[Given data]
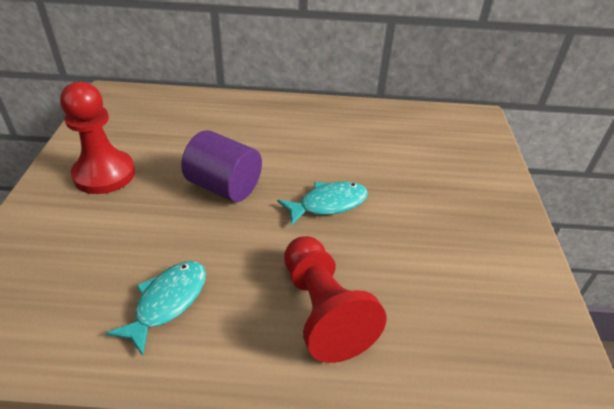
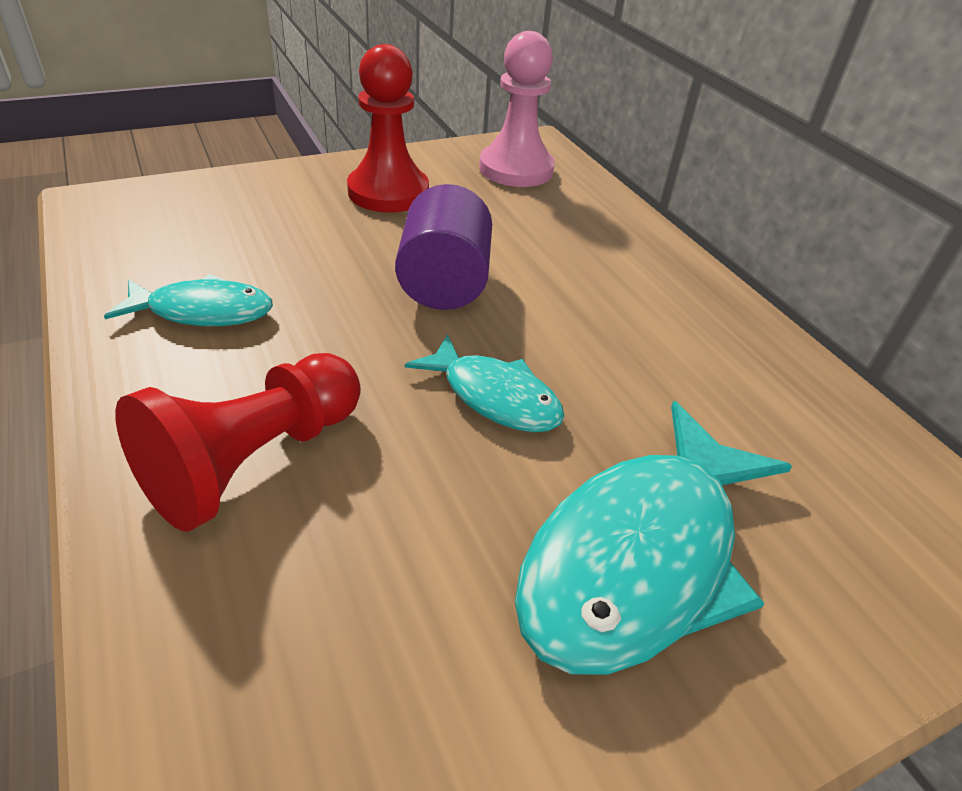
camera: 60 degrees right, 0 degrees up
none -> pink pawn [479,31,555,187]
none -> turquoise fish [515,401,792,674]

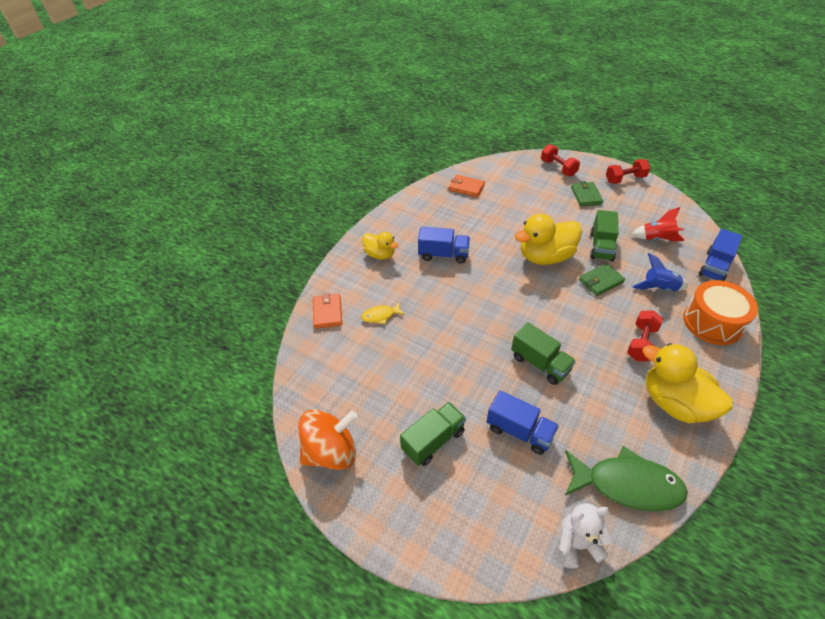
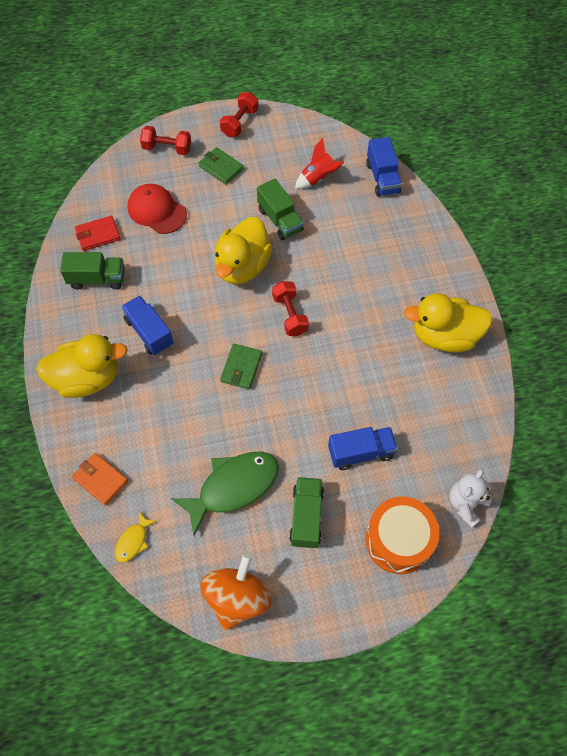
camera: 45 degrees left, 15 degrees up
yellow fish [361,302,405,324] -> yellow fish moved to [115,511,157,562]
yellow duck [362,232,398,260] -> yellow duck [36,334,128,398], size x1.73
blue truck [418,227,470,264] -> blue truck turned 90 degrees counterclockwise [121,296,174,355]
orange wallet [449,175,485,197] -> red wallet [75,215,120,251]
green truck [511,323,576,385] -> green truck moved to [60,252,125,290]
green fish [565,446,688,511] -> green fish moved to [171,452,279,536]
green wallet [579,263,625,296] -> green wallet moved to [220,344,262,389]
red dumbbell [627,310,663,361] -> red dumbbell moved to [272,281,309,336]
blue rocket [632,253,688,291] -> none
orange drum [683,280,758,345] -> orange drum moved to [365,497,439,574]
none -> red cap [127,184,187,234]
[/Given data]
* Activity
All lines of the entries containing the string "orange" must be shown in full.

* Answer to this task
orange wallet [449,175,485,197] -> red wallet [75,215,120,251]
orange drum [683,280,758,345] -> orange drum moved to [365,497,439,574]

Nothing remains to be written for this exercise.